Data section start

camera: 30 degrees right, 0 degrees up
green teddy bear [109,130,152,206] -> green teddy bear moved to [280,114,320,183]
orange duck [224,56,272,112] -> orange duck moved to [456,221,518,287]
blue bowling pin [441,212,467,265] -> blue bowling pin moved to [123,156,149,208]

Data section end
Data section start

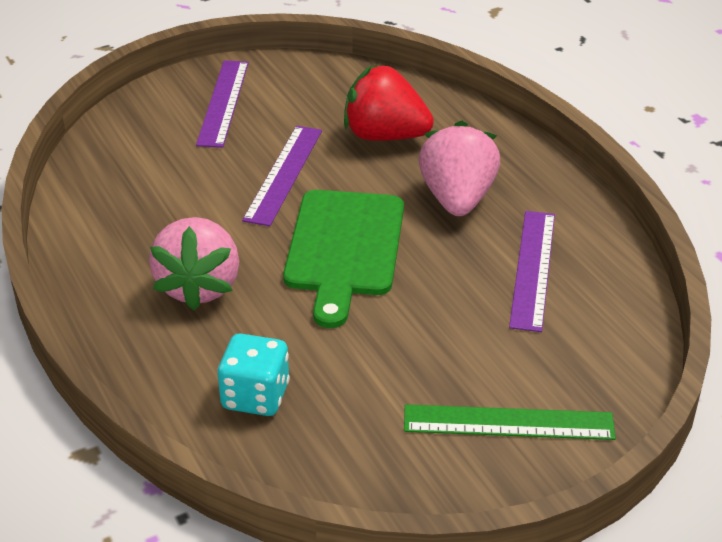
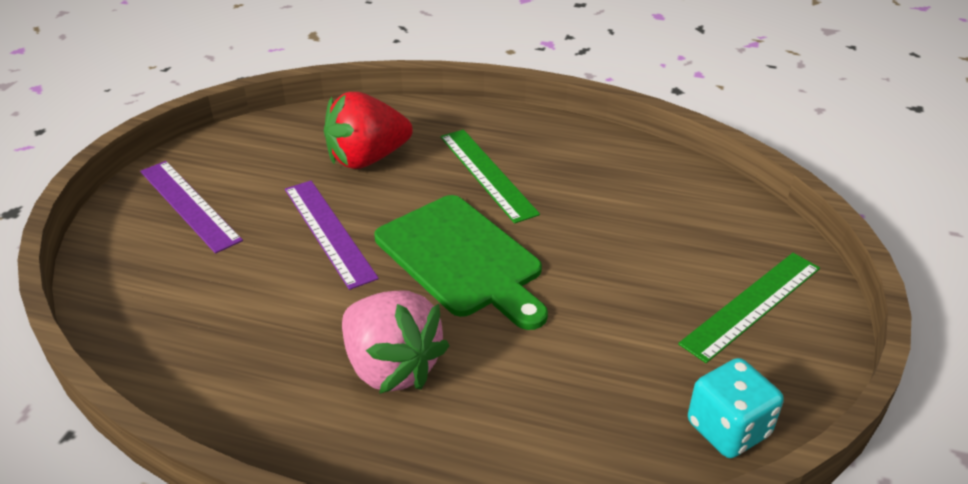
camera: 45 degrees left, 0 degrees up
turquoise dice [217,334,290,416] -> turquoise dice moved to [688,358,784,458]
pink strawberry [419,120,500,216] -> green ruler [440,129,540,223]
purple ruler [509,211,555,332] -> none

Data section end

For the lines above, output exactly those from the line containing "camera: 30 degrees right, 0 degrees up" through the line containing "blue bowling pin [441,212,467,265]", and skip the others.

## Solution to the exercise
camera: 30 degrees right, 0 degrees up
green teddy bear [109,130,152,206] -> green teddy bear moved to [280,114,320,183]
orange duck [224,56,272,112] -> orange duck moved to [456,221,518,287]
blue bowling pin [441,212,467,265] -> blue bowling pin moved to [123,156,149,208]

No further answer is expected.